(Collection entries)
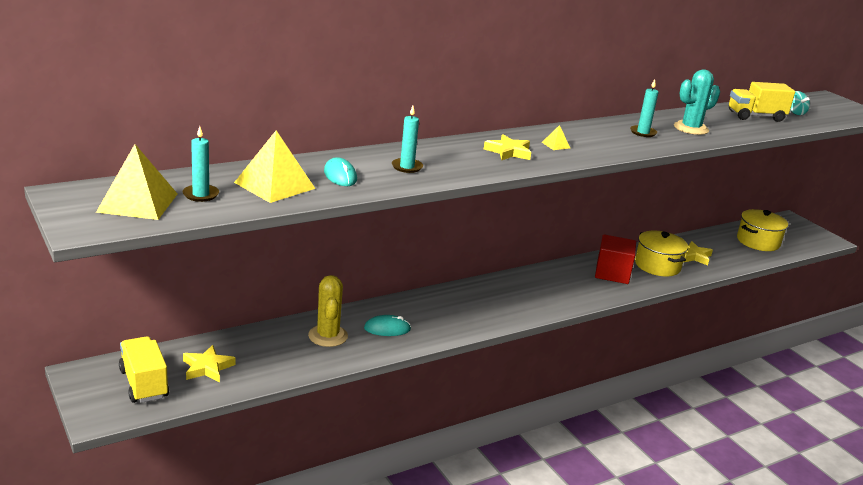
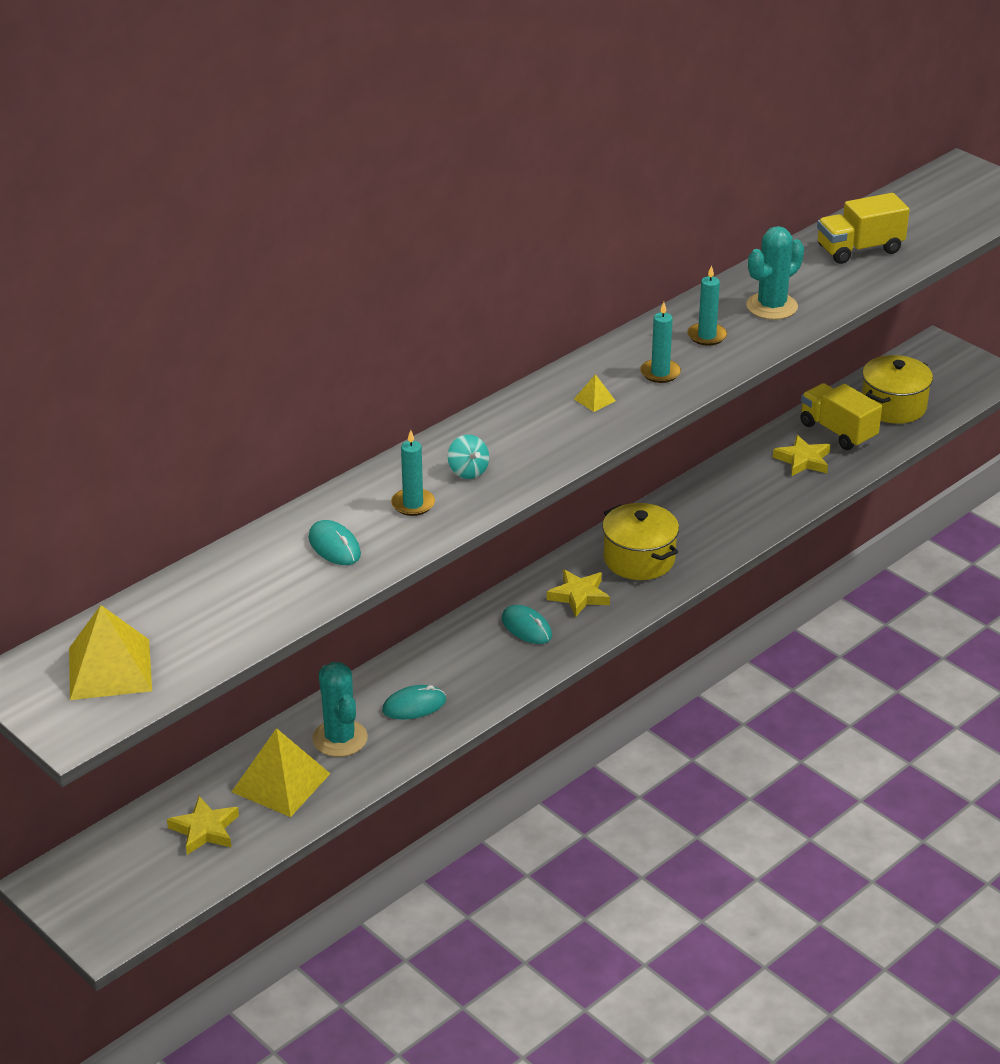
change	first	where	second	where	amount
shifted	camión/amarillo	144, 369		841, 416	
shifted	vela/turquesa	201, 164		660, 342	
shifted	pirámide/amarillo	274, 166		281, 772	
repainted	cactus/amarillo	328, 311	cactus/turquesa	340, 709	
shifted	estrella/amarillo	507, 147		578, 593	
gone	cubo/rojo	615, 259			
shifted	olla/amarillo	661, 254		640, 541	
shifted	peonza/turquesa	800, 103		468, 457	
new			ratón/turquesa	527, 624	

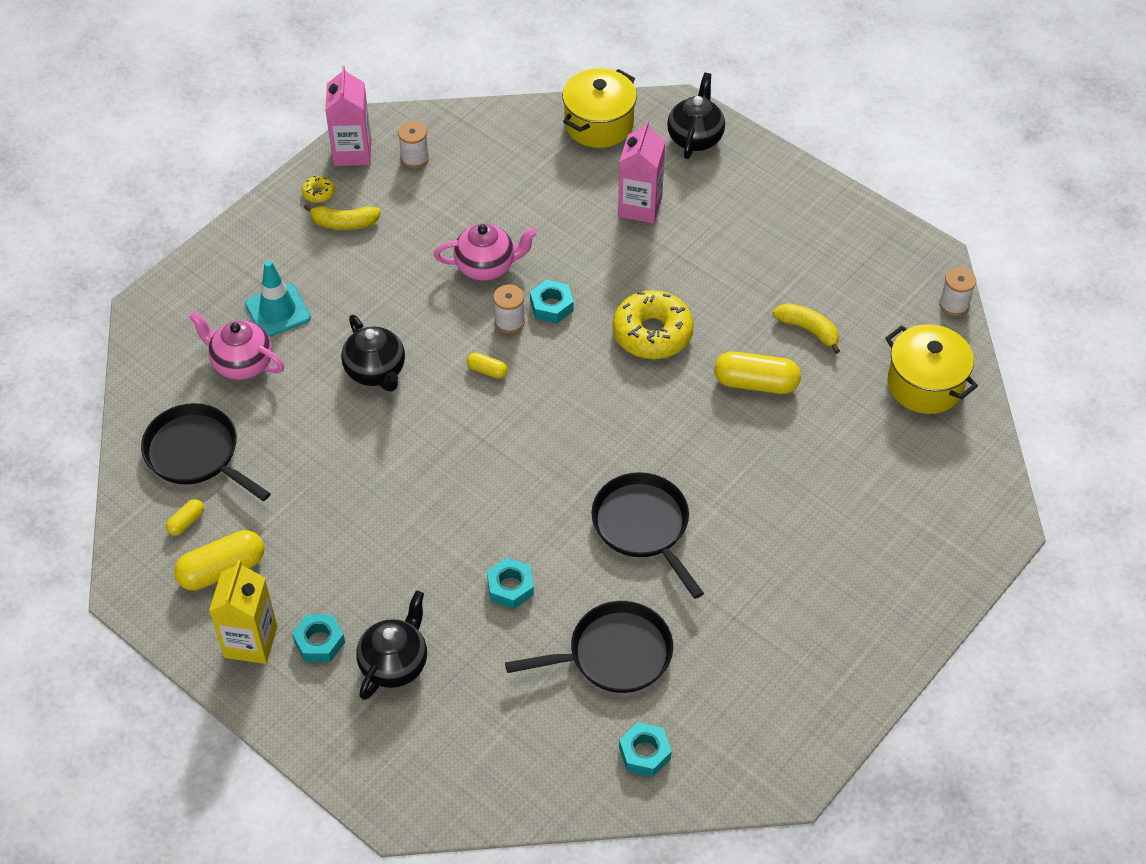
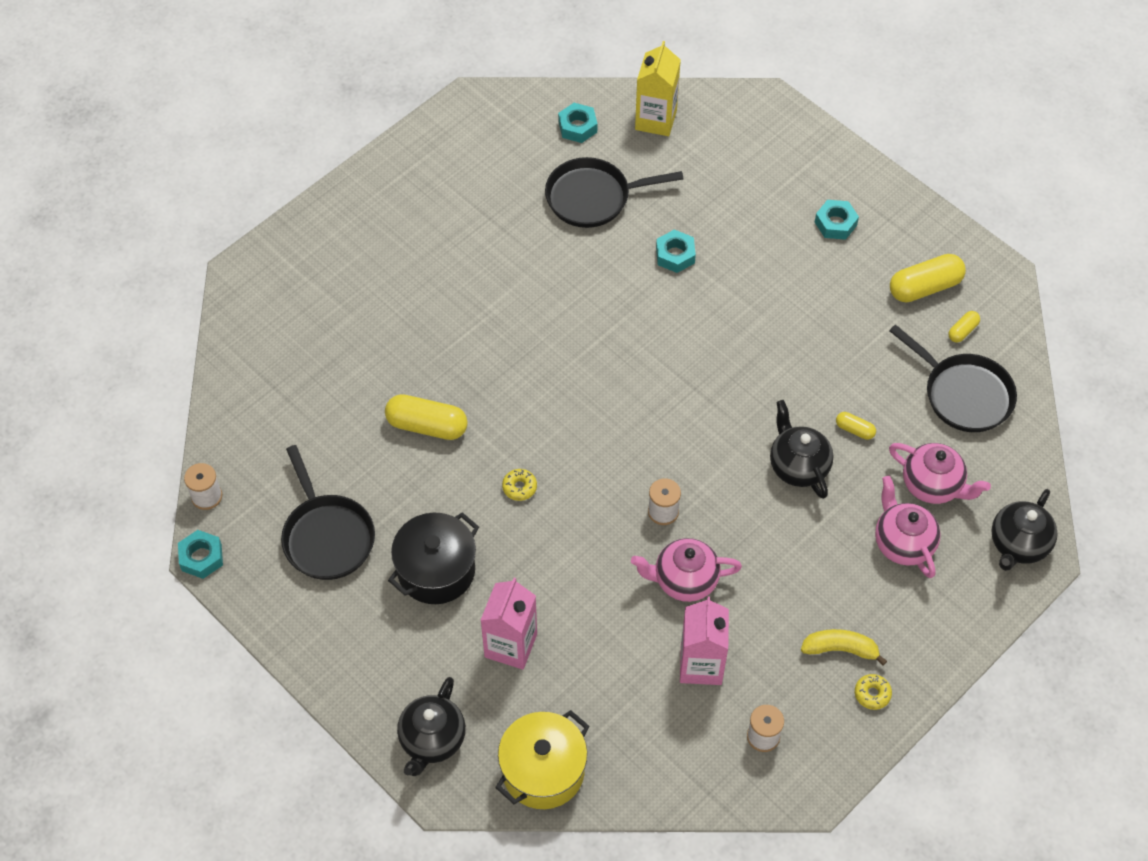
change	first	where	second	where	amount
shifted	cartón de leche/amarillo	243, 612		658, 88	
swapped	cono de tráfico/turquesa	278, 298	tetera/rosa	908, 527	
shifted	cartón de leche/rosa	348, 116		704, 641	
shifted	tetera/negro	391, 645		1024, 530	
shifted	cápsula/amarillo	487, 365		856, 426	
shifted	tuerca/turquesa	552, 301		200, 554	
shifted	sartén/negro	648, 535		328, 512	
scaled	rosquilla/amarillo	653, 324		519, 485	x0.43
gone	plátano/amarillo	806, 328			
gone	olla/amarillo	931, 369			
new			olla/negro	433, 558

Your assignment → Quote every line of the records above exactly; no picture is to be copied.

Your response →
change	first	where	second	where	amount
shifted	camión/amarillo	144, 369		841, 416	
shifted	vela/turquesa	201, 164		660, 342	
shifted	pirámide/amarillo	274, 166		281, 772	
repainted	cactus/amarillo	328, 311	cactus/turquesa	340, 709	
shifted	estrella/amarillo	507, 147		578, 593	
gone	cubo/rojo	615, 259			
shifted	olla/amarillo	661, 254		640, 541	
shifted	peonza/turquesa	800, 103		468, 457	
new			ratón/turquesa	527, 624	

change	first	where	second	where	amount
shifted	cartón de leche/amarillo	243, 612		658, 88	
swapped	cono de tráfico/turquesa	278, 298	tetera/rosa	908, 527	
shifted	cartón de leche/rosa	348, 116		704, 641	
shifted	tetera/negro	391, 645		1024, 530	
shifted	cápsula/amarillo	487, 365		856, 426	
shifted	tuerca/turquesa	552, 301		200, 554	
shifted	sartén/negro	648, 535		328, 512	
scaled	rosquilla/amarillo	653, 324		519, 485	x0.43
gone	plátano/amarillo	806, 328			
gone	olla/amarillo	931, 369			
new			olla/negro	433, 558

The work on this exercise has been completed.